• _PROBLEM STATEMENT_
Every record should be copied exactly, except that pictures are to be omitted.

• _SOURCE INFORMATION_
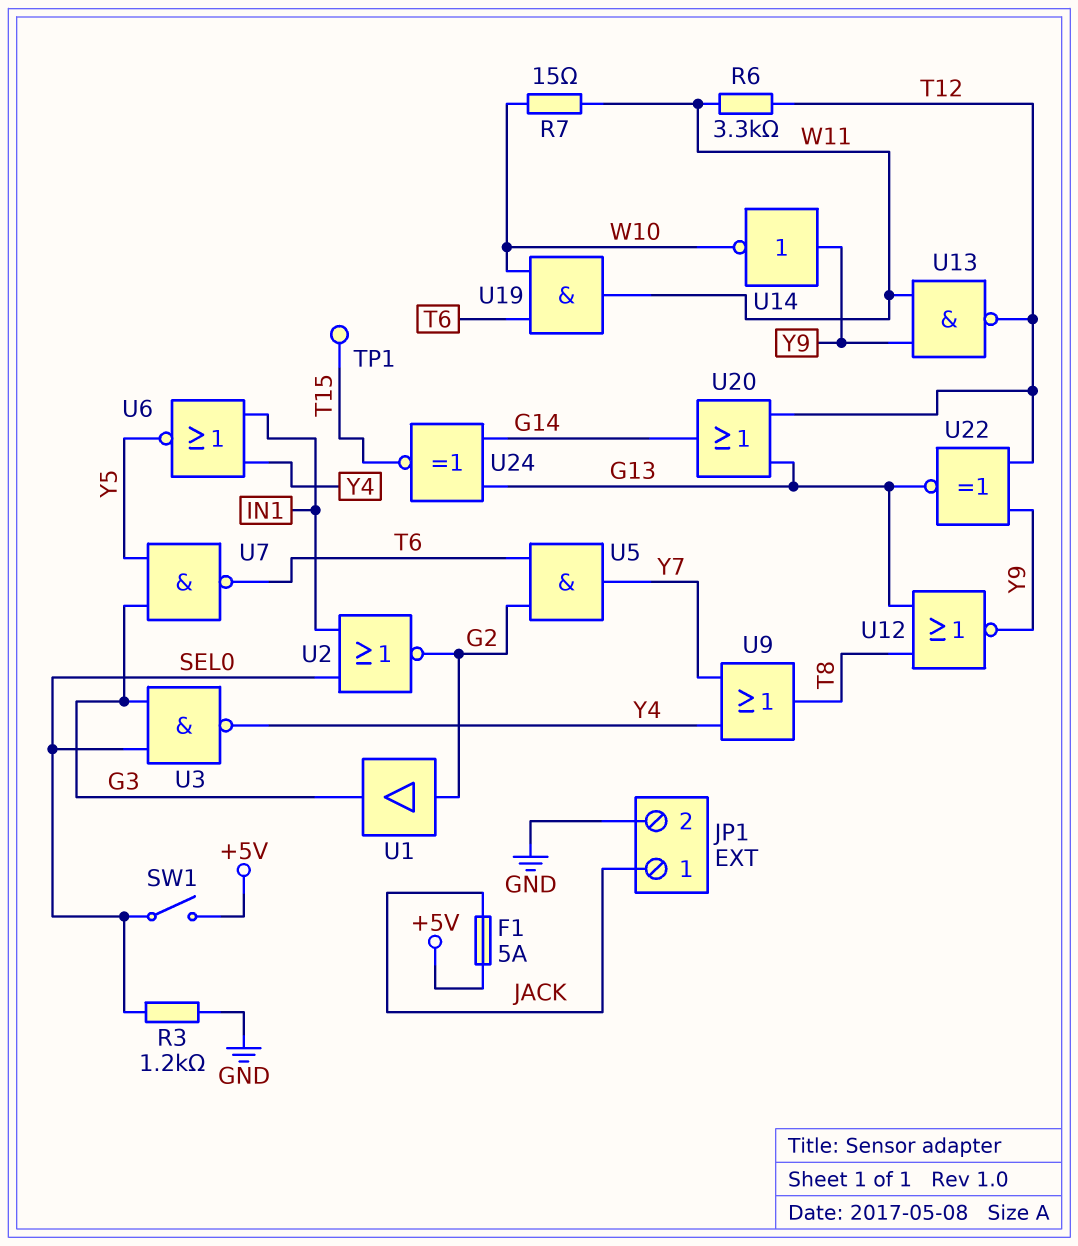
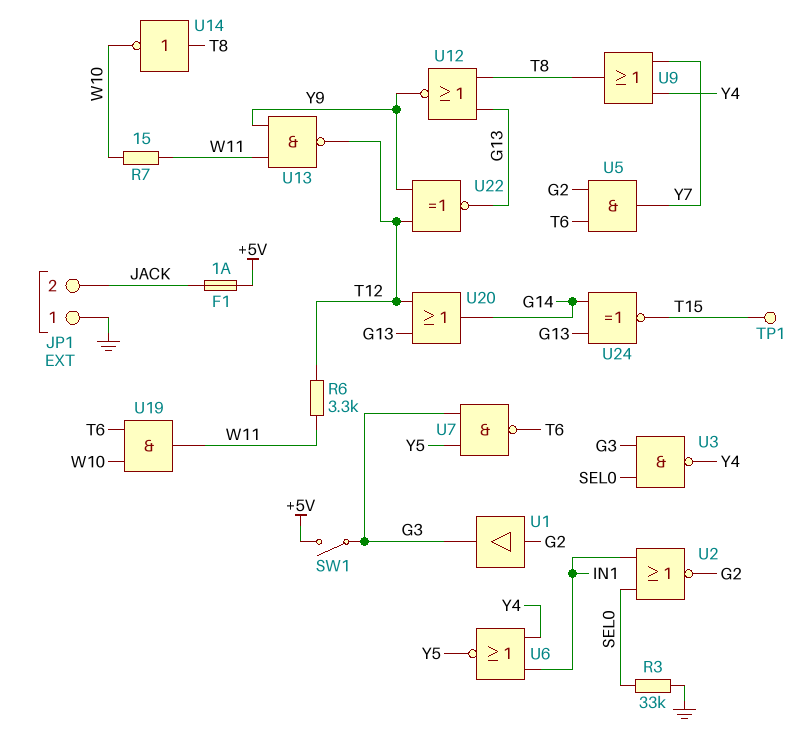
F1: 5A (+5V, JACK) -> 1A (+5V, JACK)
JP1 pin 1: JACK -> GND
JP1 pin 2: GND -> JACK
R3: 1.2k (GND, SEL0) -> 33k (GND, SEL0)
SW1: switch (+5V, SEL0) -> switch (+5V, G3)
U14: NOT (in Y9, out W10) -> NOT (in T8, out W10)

• _YOUR RESPONSE_
F1: 5A (+5V, JACK) -> 1A (+5V, JACK)
JP1 pin 1: JACK -> GND
JP1 pin 2: GND -> JACK
R3: 1.2k (GND, SEL0) -> 33k (GND, SEL0)
SW1: switch (+5V, SEL0) -> switch (+5V, G3)
U14: NOT (in Y9, out W10) -> NOT (in T8, out W10)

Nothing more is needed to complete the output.